== YOUR ASSIGNMENT ==
Only the lines from the one containing "LDR1: VT90N1 (GND, VTH) -> VT90N1 (GND, VBAT)" through the last line of the material should be copied, exactly as written and without pictures.

== DATA SUPPLIED ==
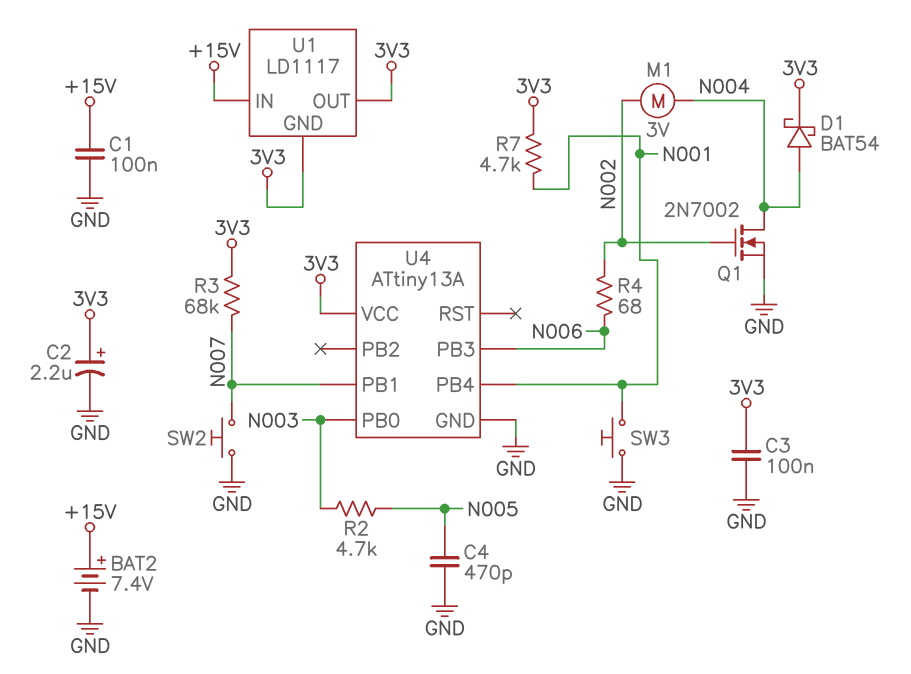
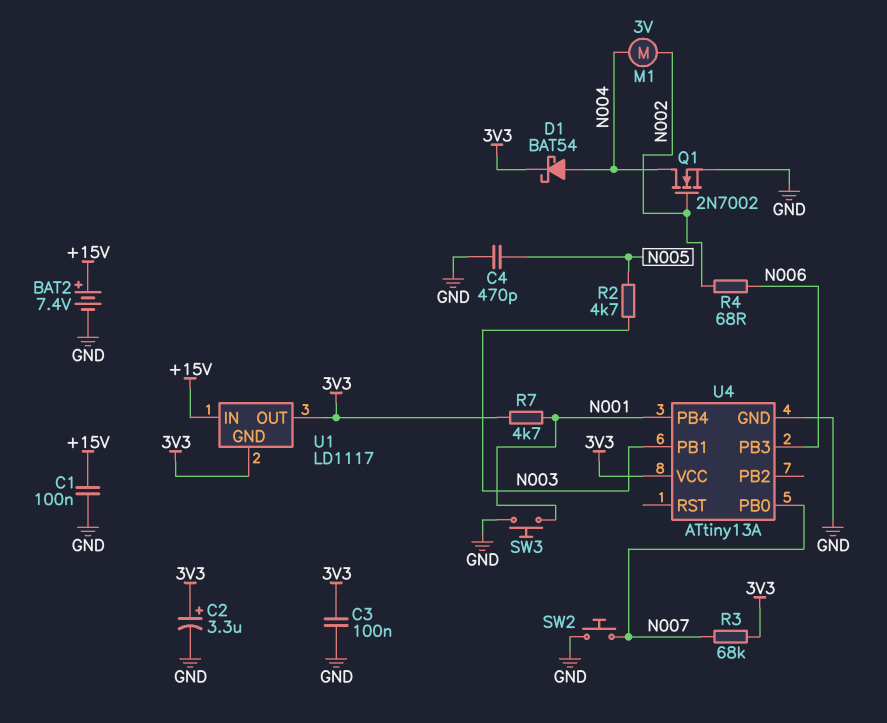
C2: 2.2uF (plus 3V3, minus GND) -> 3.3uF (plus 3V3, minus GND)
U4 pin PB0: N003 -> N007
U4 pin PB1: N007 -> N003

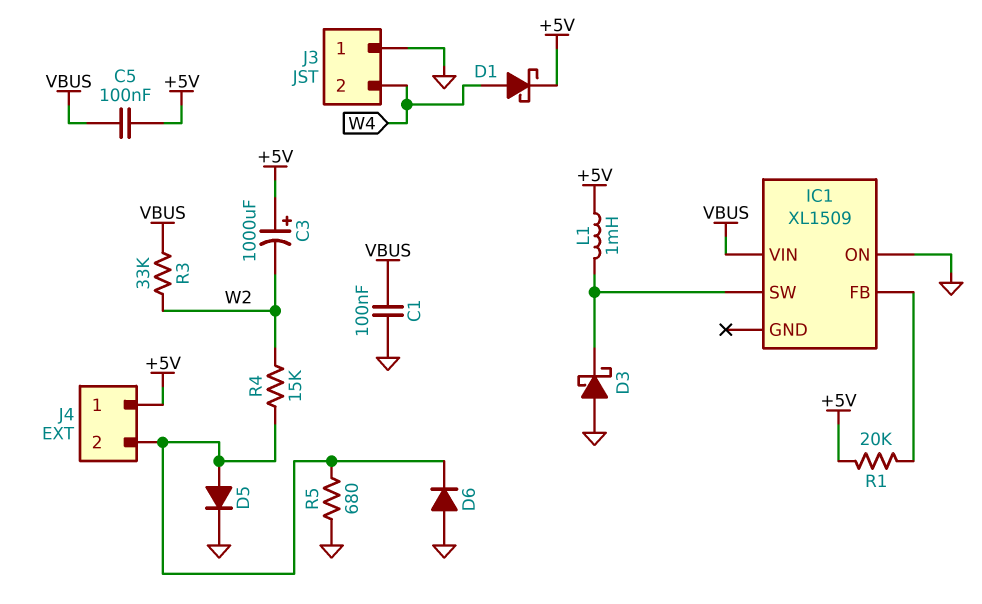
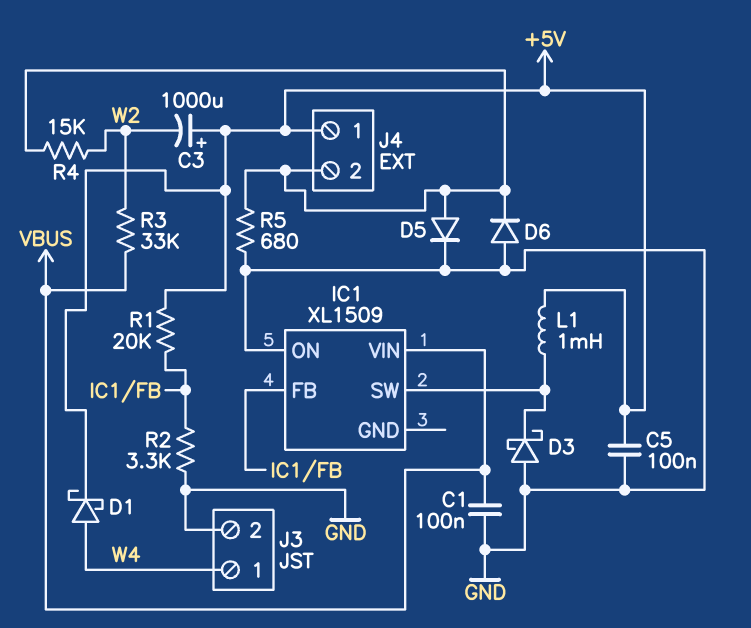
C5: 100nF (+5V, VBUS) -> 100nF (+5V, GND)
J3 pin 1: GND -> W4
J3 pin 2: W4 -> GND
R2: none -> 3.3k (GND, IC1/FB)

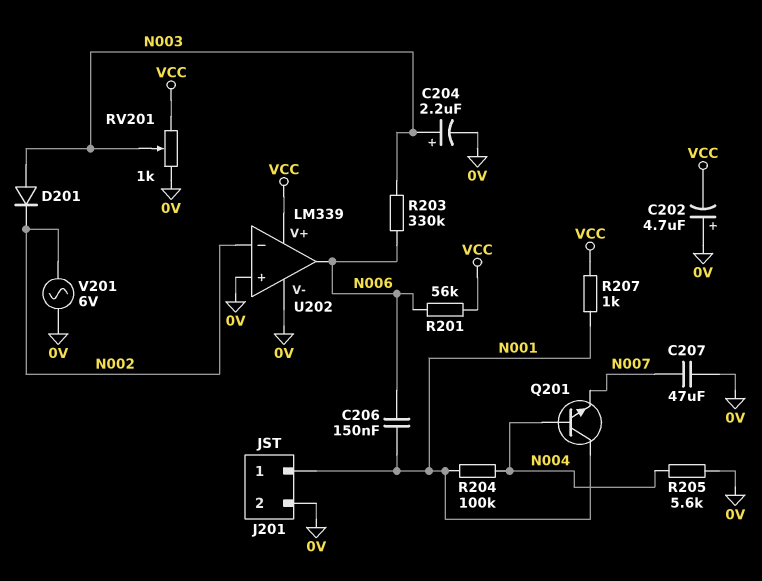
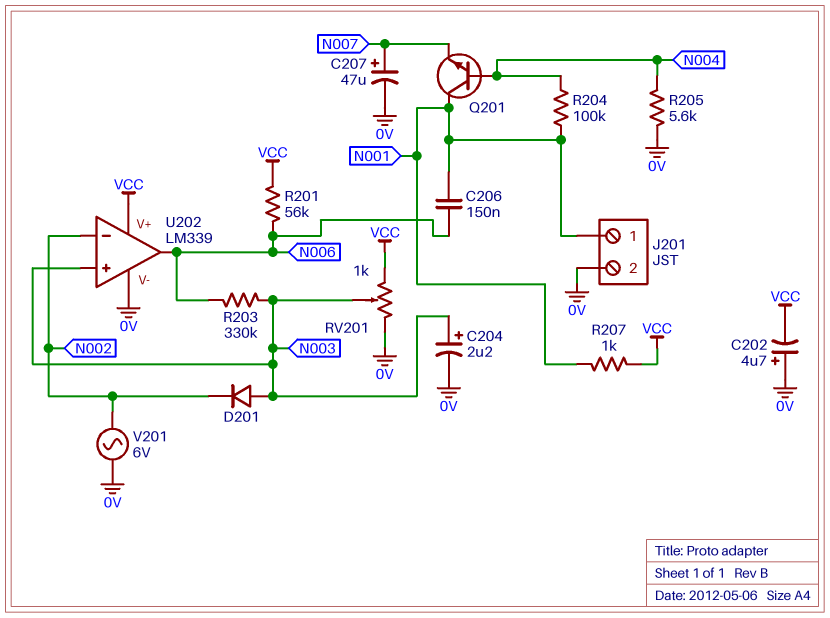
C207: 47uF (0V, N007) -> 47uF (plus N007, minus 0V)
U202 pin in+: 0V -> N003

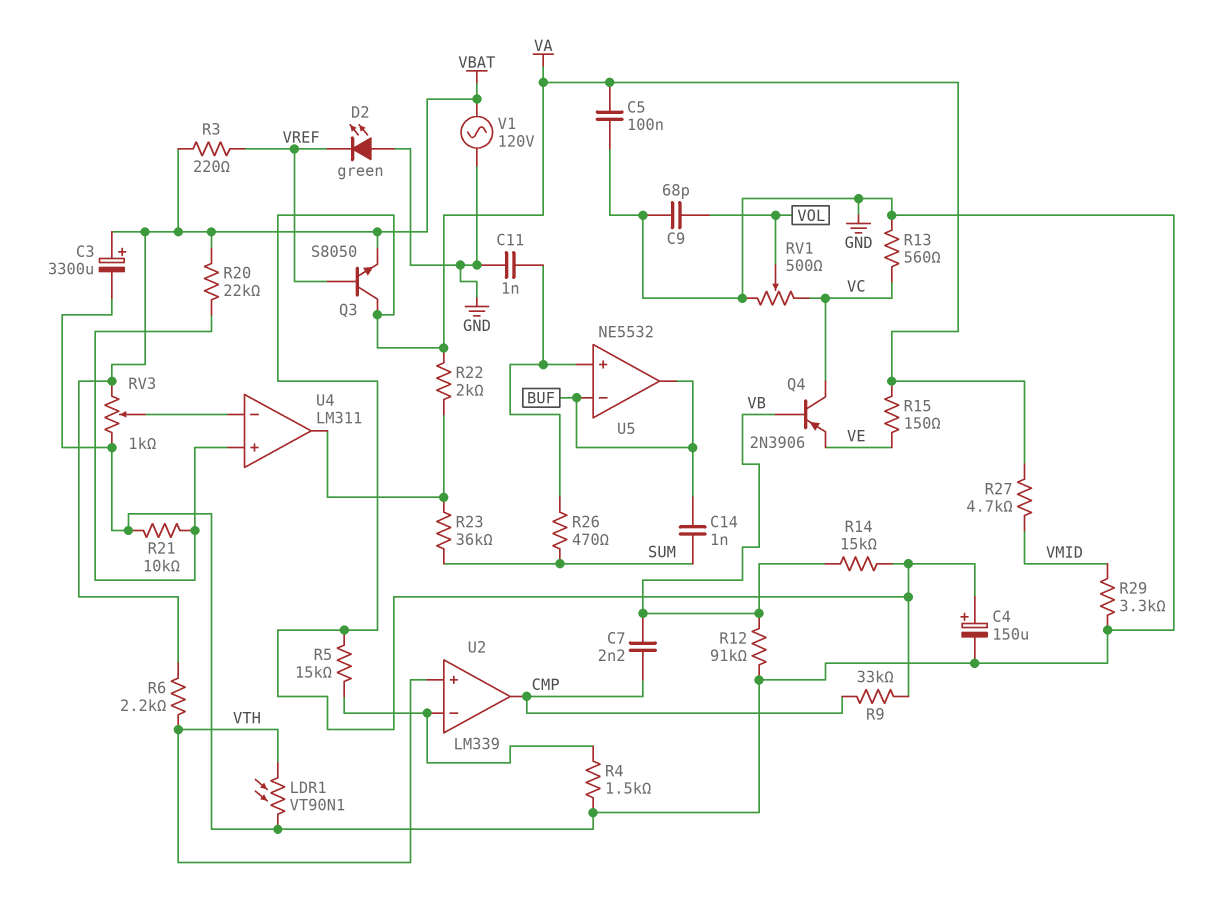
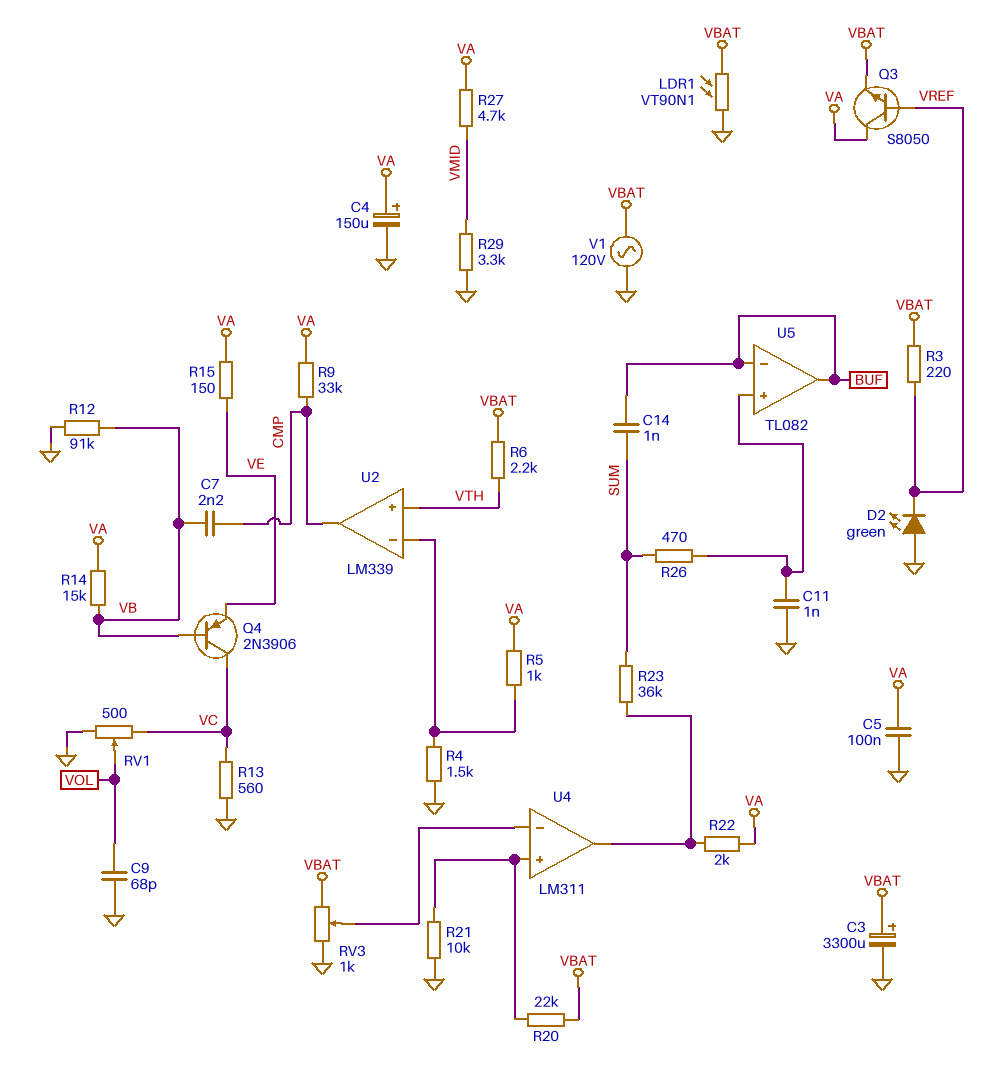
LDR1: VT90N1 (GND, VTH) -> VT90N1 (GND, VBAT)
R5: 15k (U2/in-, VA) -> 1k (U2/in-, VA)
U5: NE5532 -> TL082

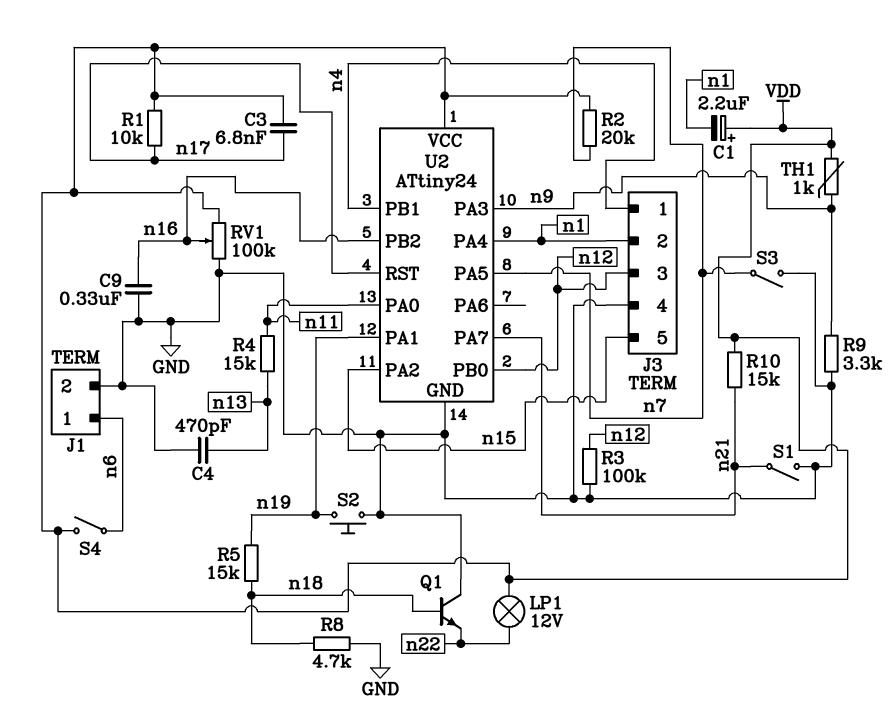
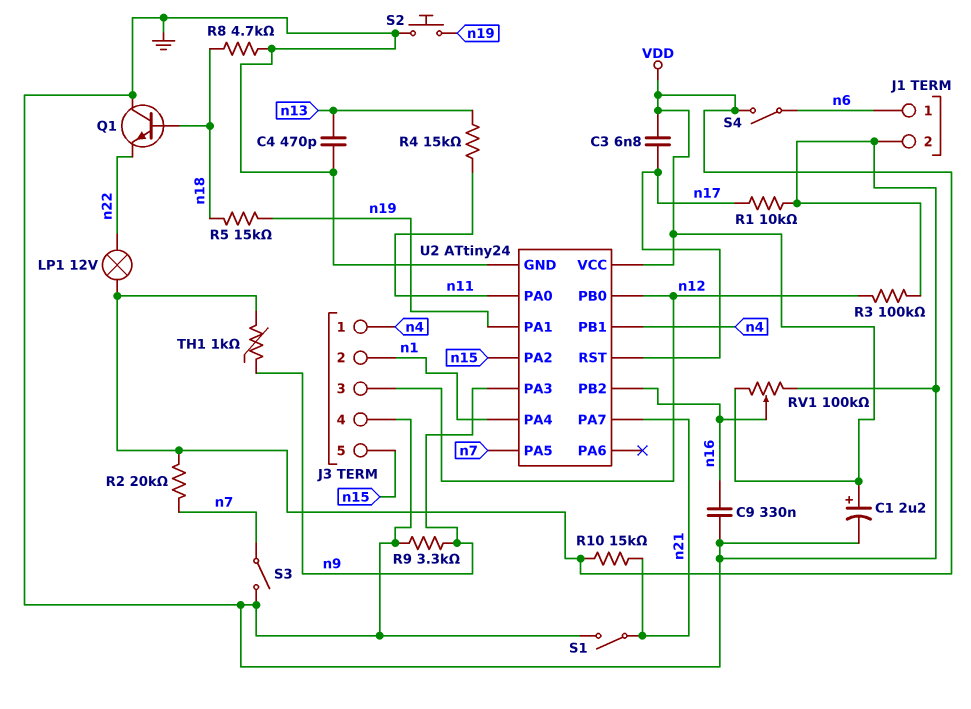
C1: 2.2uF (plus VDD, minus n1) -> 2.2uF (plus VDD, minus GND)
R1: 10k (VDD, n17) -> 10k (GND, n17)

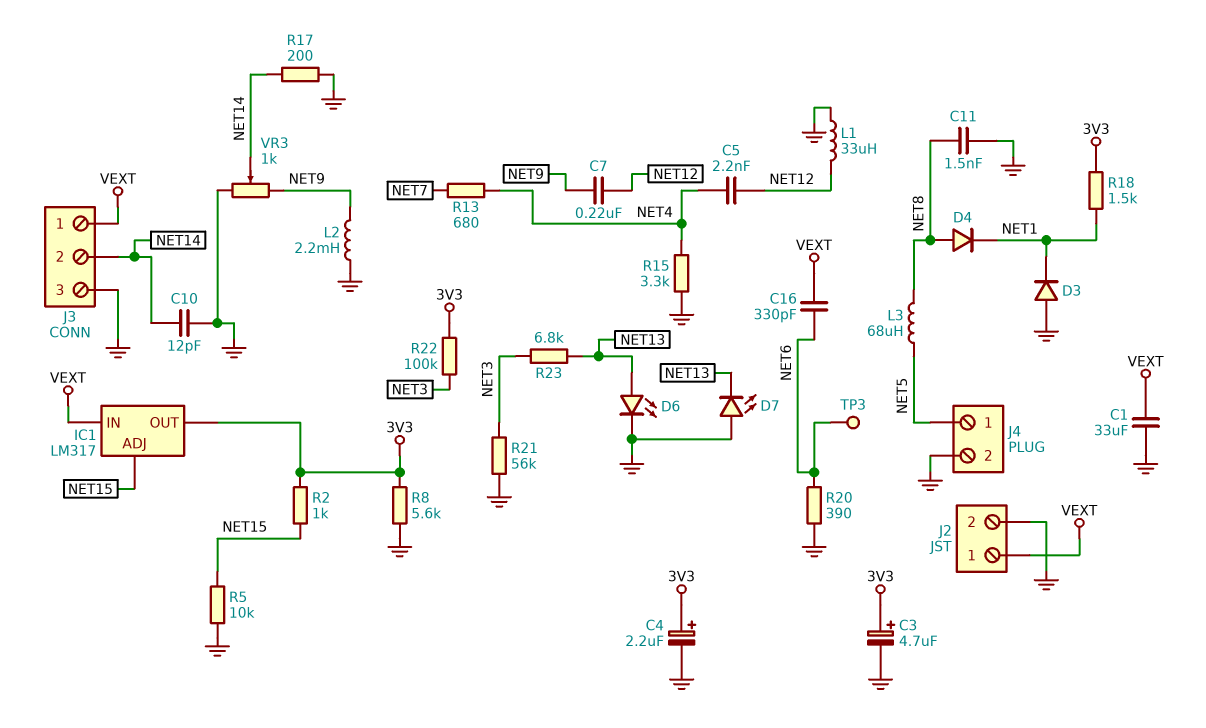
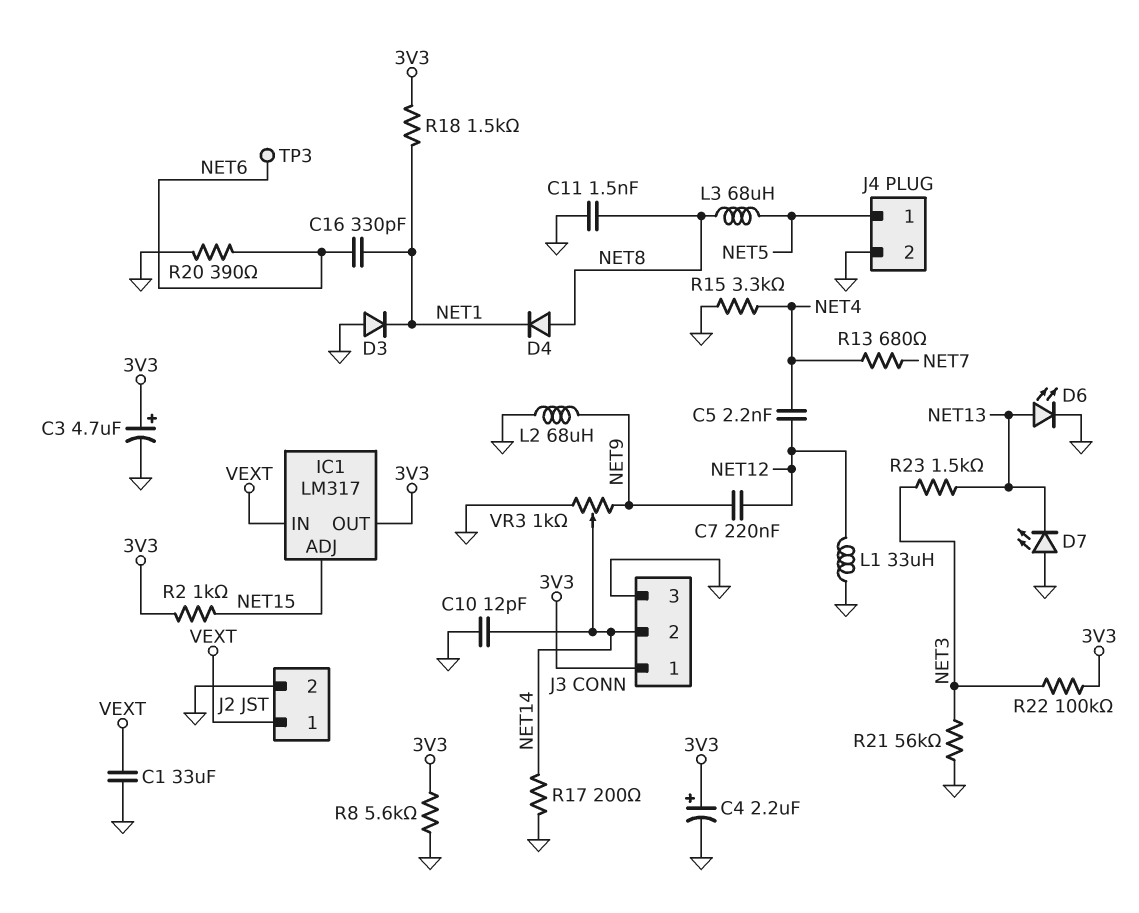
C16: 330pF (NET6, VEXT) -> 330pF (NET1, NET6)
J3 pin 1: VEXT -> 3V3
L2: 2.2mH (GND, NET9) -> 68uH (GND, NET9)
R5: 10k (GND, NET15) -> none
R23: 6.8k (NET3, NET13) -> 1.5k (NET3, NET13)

== EXPECTED ANSWER ==
LDR1: VT90N1 (GND, VTH) -> VT90N1 (GND, VBAT)
R5: 15k (U2/in-, VA) -> 1k (U2/in-, VA)
U5: NE5532 -> TL082

C1: 2.2uF (plus VDD, minus n1) -> 2.2uF (plus VDD, minus GND)
R1: 10k (VDD, n17) -> 10k (GND, n17)

C16: 330pF (NET6, VEXT) -> 330pF (NET1, NET6)
J3 pin 1: VEXT -> 3V3
L2: 2.2mH (GND, NET9) -> 68uH (GND, NET9)
R5: 10k (GND, NET15) -> none
R23: 6.8k (NET3, NET13) -> 1.5k (NET3, NET13)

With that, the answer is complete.